→ **AIM OF THE EXERCISE**
In the records below, how many lines hold the string "switch"? Give only the number.

++++++++++++++++++++

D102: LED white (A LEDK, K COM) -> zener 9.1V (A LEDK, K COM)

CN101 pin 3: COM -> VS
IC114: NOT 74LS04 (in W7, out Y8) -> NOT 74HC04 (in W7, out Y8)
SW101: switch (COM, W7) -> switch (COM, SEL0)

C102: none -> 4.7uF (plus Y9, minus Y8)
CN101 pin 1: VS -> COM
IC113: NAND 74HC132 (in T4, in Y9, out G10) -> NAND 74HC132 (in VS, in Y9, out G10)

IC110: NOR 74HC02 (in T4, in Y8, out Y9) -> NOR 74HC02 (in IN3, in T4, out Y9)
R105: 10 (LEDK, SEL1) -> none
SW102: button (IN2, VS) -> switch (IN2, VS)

++++++++++++++++++++

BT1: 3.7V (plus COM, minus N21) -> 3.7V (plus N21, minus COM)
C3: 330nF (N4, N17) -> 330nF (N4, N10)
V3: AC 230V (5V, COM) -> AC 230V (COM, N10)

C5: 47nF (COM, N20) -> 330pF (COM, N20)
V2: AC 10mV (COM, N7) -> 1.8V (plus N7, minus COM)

++++++++++++++++++++

→ **SOLUTION**
2